# [WHAT IS NEEDED]
Using only the entries below, copy exactly the lines that begin at the one with "C203: 1uF (plus" and end at the one with "V201: AC 120V (GND, MIC) -> AC 12V (GND, MIC)", both included. Drop the pictures.

[RAW DATA Boundary: Start]

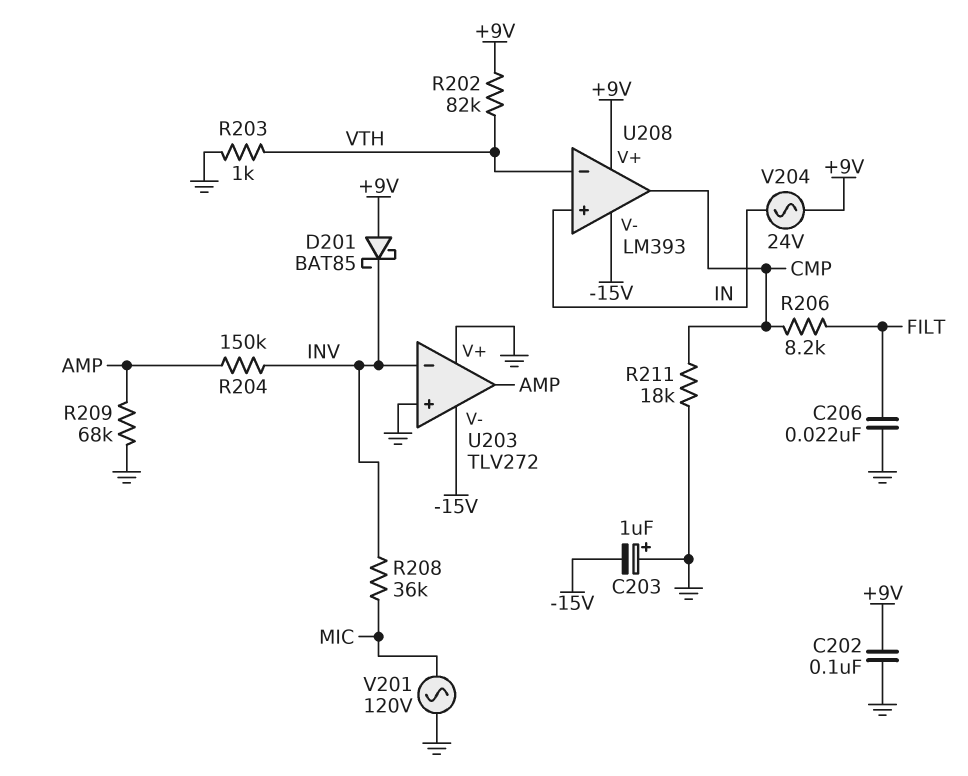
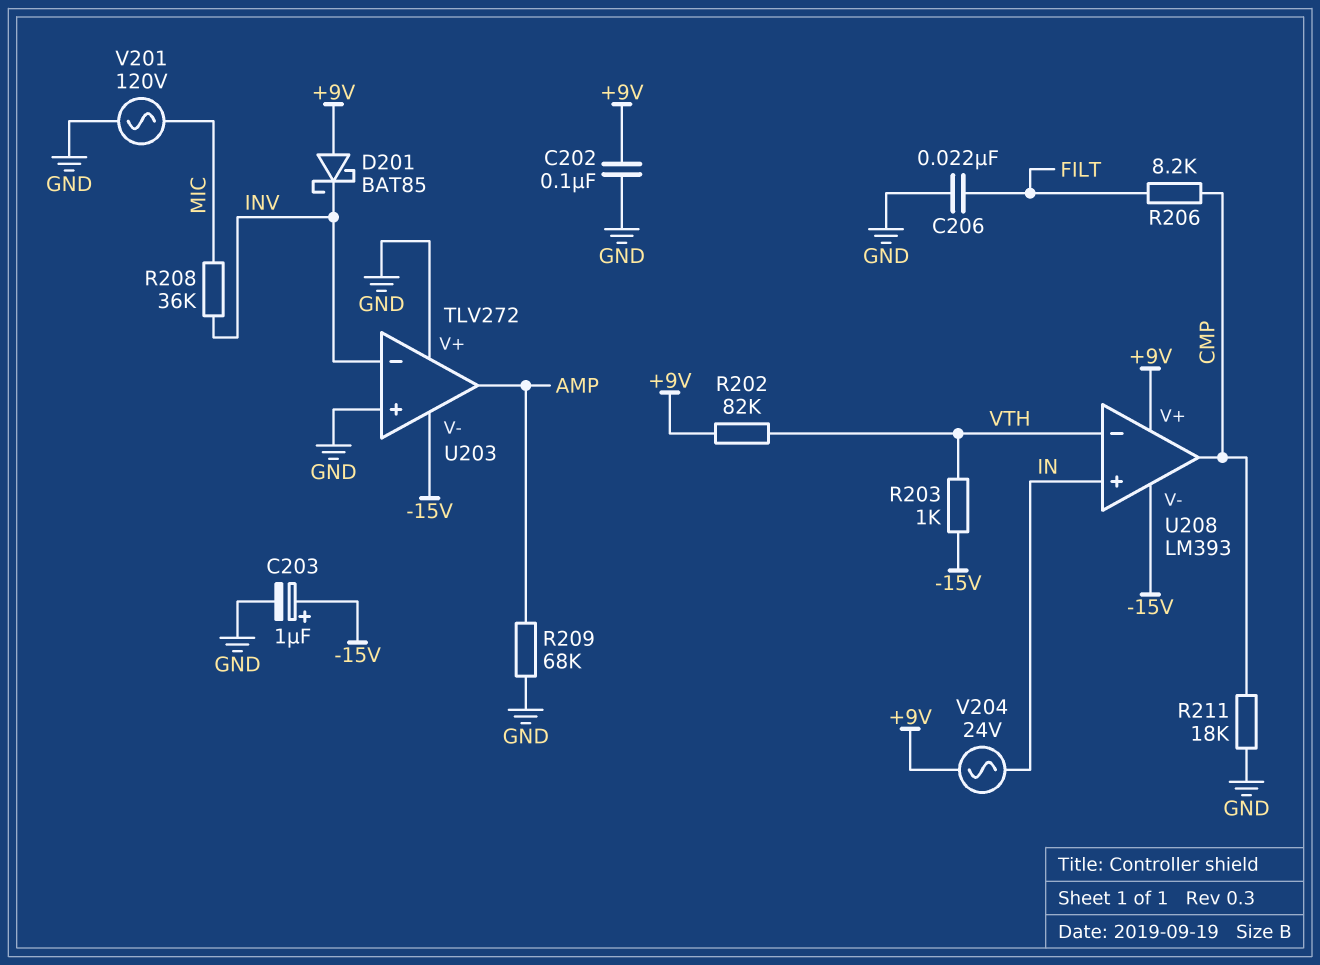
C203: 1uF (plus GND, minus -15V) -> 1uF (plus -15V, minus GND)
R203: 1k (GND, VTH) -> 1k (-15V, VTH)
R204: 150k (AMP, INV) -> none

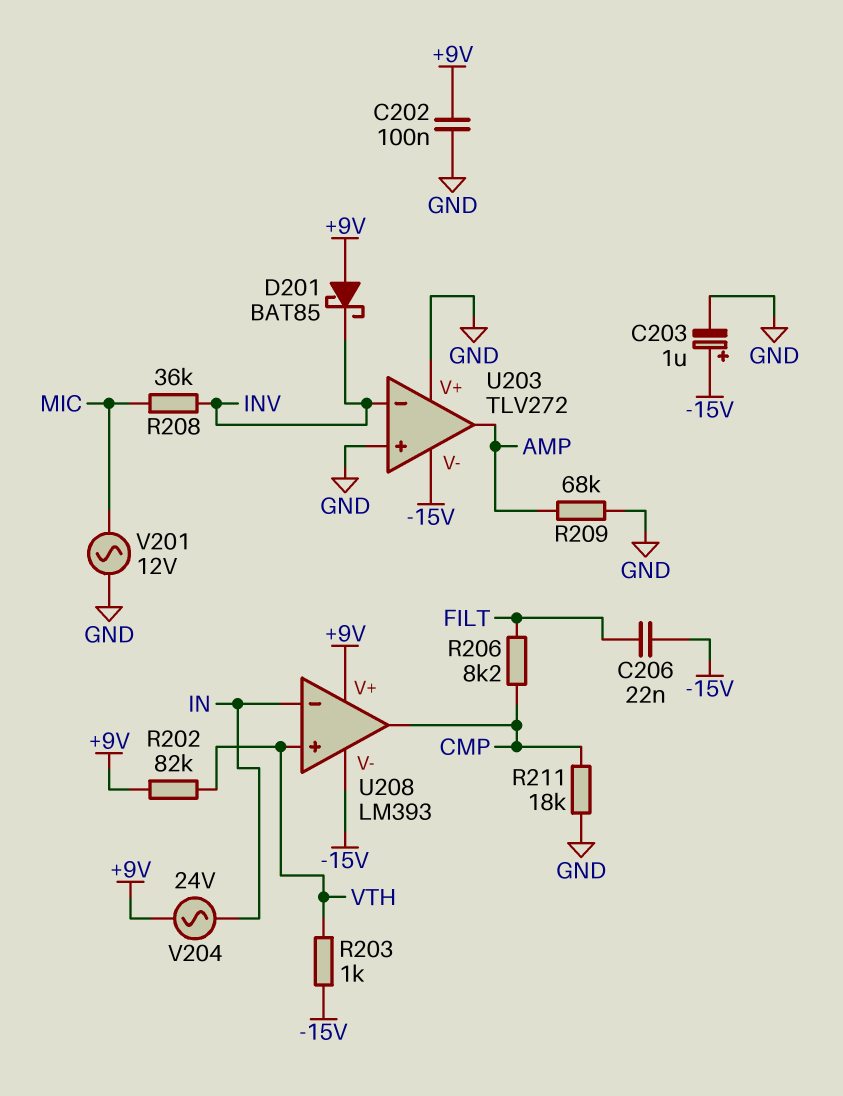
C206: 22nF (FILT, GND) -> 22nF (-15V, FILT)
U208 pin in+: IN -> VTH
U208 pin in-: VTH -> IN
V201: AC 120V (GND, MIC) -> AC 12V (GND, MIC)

[RAW DATA Boundary: End]
[RAW DATA Boundary: Start]

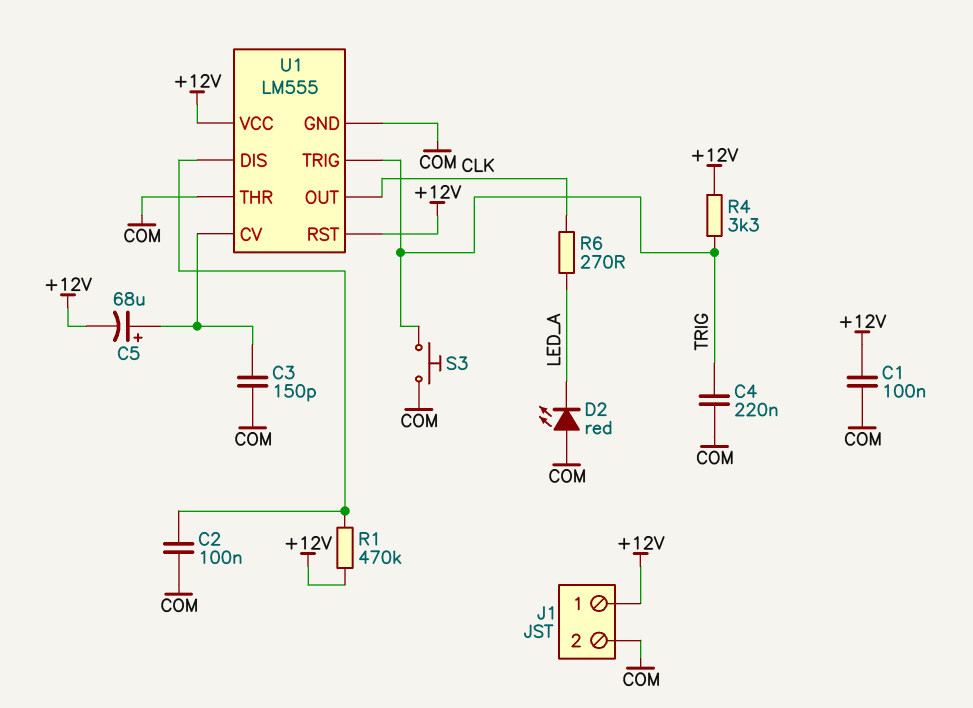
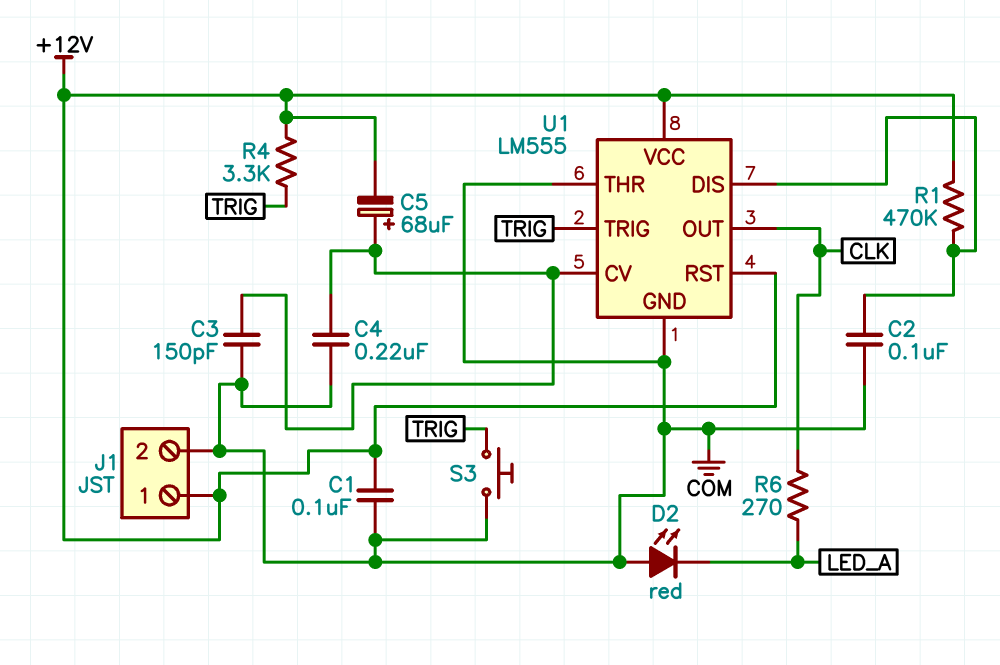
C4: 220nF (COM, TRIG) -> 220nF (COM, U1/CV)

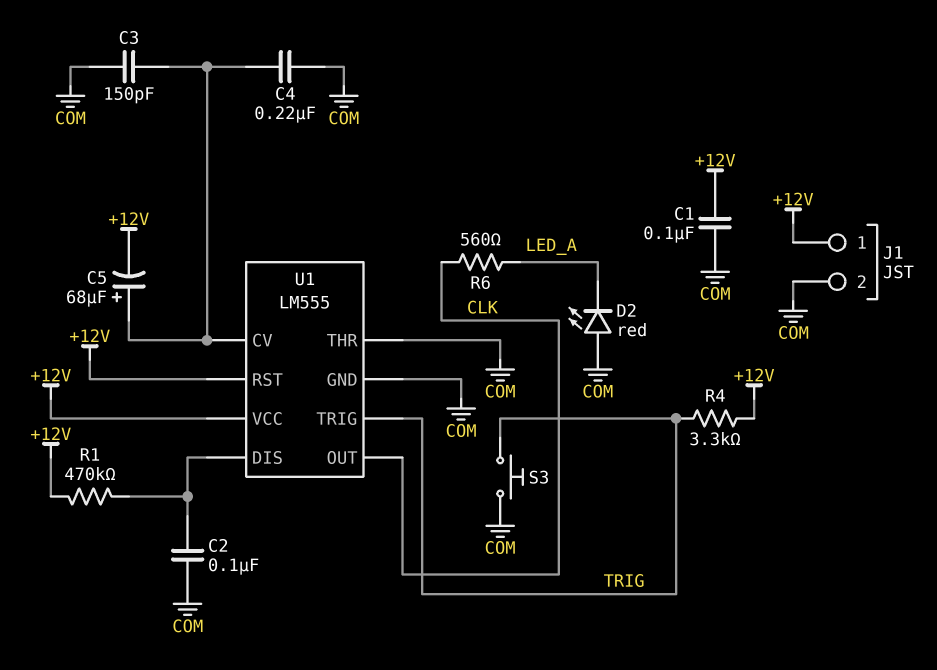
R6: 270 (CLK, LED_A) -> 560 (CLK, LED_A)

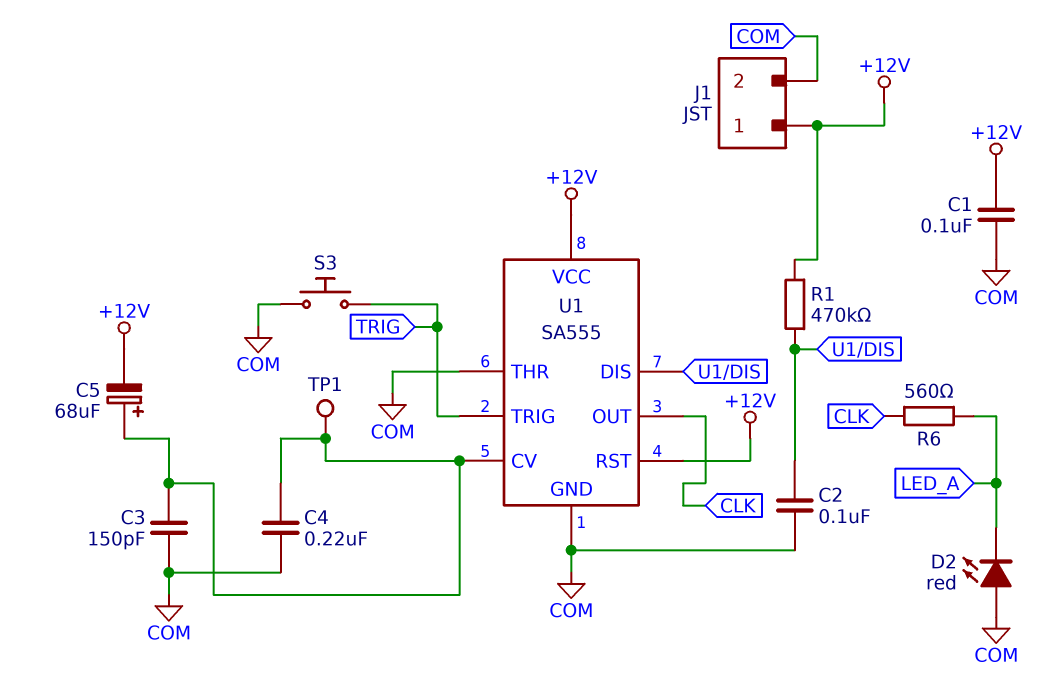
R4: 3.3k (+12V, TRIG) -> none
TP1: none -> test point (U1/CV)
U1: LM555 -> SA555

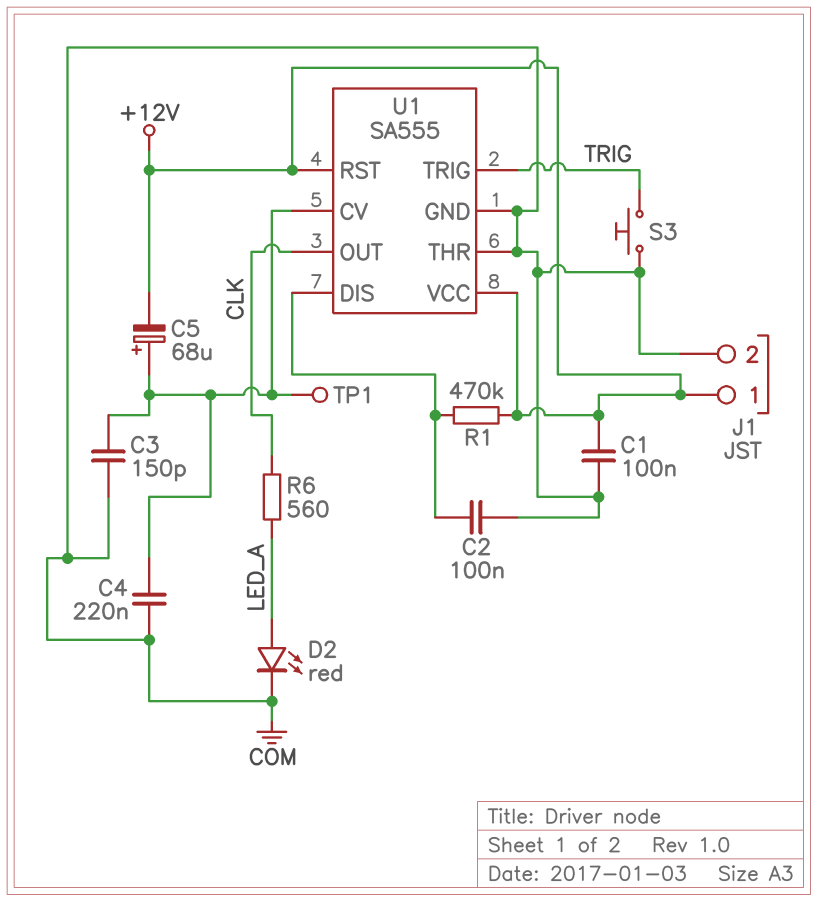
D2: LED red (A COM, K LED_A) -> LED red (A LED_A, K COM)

[RAW DATA Boundary: End]

# [ANSWER SPACE]
C203: 1uF (plus GND, minus -15V) -> 1uF (plus -15V, minus GND)
R203: 1k (GND, VTH) -> 1k (-15V, VTH)
R204: 150k (AMP, INV) -> none

C206: 22nF (FILT, GND) -> 22nF (-15V, FILT)
U208 pin in+: IN -> VTH
U208 pin in-: VTH -> IN
V201: AC 120V (GND, MIC) -> AC 12V (GND, MIC)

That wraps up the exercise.